WHAT TO WORK ON
Each image should be skipped while the records are restated word for word.

SUPPLIED RECORDS
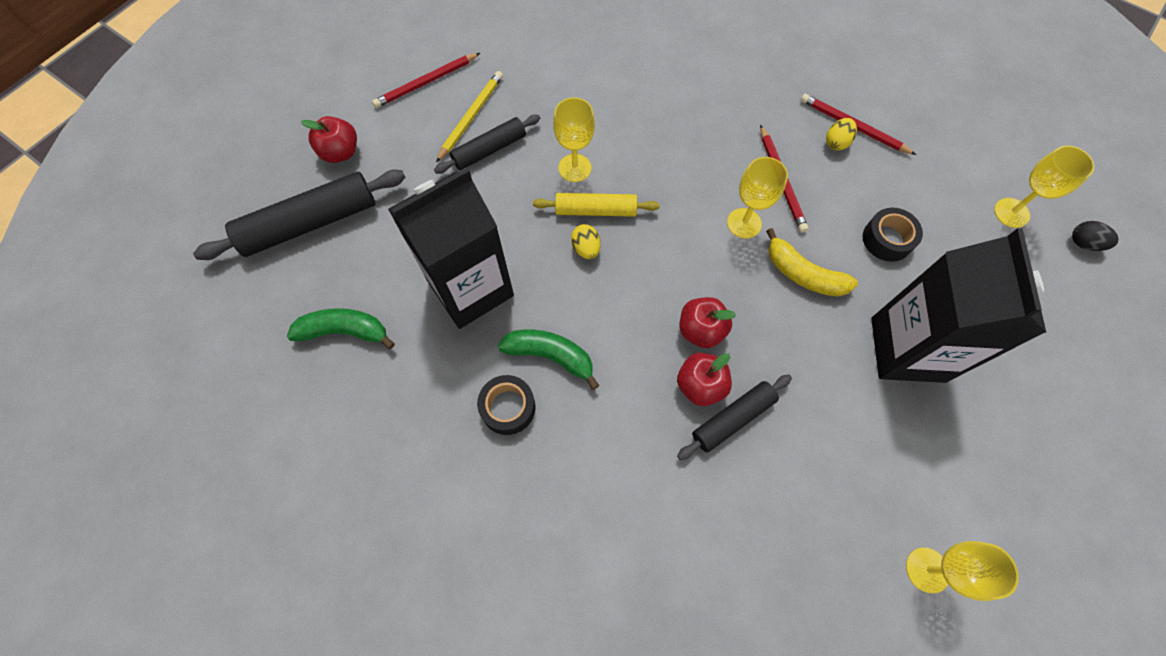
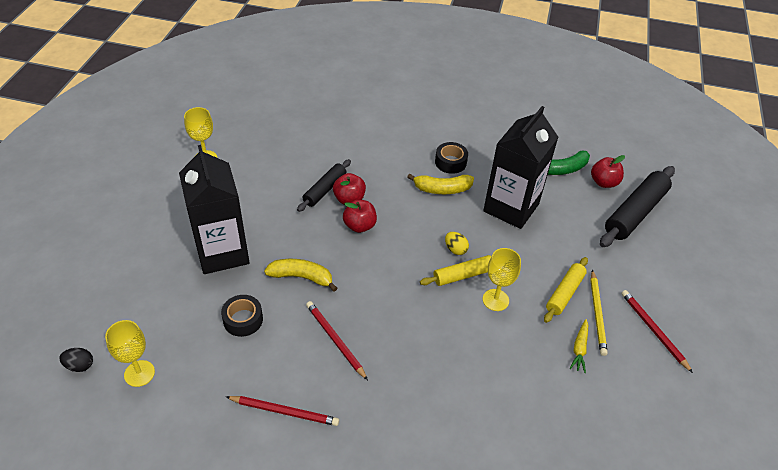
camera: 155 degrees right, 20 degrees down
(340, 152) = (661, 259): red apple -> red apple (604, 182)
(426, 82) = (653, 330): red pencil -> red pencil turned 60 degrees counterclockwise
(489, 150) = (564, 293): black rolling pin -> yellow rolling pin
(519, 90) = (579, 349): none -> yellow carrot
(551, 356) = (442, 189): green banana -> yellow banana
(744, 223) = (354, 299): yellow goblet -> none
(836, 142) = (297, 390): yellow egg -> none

TASK RESPONSE
camera: 155 degrees right, 20 degrees down
(340, 152) = (661, 259): red apple -> red apple (604, 182)
(426, 82) = (653, 330): red pencil -> red pencil turned 60 degrees counterclockwise
(489, 150) = (564, 293): black rolling pin -> yellow rolling pin
(519, 90) = (579, 349): none -> yellow carrot
(551, 356) = (442, 189): green banana -> yellow banana
(744, 223) = (354, 299): yellow goblet -> none
(836, 142) = (297, 390): yellow egg -> none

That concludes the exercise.